__TASK PROMPT__
In the data below, find every line with the word "grey" and copy it.

Spatial reasoning data
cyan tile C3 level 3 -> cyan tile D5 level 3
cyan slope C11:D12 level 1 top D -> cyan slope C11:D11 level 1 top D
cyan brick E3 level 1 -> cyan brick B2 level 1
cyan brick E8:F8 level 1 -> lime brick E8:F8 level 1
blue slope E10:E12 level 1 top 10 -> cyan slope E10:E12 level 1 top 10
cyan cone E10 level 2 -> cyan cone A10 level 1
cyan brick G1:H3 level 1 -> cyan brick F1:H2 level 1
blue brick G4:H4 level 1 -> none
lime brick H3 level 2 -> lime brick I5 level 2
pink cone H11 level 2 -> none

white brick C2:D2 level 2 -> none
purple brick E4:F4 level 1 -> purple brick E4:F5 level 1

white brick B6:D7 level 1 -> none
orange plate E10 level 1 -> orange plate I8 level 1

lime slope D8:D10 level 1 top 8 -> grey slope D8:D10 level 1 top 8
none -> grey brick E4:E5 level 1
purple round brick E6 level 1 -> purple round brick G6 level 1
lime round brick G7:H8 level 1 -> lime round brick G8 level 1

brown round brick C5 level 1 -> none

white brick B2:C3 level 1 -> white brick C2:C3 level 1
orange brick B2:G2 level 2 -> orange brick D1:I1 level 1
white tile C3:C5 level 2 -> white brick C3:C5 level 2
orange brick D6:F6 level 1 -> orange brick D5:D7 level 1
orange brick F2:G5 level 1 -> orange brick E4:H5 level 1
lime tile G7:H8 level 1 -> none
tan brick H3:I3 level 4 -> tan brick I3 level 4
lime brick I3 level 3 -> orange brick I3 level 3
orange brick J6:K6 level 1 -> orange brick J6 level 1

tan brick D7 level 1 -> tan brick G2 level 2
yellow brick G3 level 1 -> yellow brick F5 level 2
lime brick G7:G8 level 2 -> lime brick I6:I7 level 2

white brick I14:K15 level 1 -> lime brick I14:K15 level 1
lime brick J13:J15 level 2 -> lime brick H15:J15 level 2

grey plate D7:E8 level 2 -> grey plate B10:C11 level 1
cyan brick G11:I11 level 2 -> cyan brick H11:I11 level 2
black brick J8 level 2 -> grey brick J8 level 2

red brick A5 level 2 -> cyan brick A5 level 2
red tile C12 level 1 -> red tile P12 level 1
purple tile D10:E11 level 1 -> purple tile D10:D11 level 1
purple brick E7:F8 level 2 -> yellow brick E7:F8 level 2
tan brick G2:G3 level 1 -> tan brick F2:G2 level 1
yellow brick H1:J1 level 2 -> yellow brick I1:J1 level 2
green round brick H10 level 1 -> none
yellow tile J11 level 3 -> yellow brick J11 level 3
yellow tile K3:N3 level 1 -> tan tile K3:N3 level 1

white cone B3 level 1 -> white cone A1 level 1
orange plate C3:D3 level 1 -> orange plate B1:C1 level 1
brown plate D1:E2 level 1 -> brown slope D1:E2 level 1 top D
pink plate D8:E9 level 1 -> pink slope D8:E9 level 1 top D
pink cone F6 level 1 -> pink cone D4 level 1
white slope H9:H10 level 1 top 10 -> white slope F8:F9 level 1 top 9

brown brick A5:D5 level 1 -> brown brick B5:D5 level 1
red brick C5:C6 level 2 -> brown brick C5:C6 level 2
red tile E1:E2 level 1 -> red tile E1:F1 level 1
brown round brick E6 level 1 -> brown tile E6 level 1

__SOLVED PROBLEM__
lime slope D8:D10 level 1 top 8 -> grey slope D8:D10 level 1 top 8
none -> grey brick E4:E5 level 1
grey plate D7:E8 level 2 -> grey plate B10:C11 level 1
black brick J8 level 2 -> grey brick J8 level 2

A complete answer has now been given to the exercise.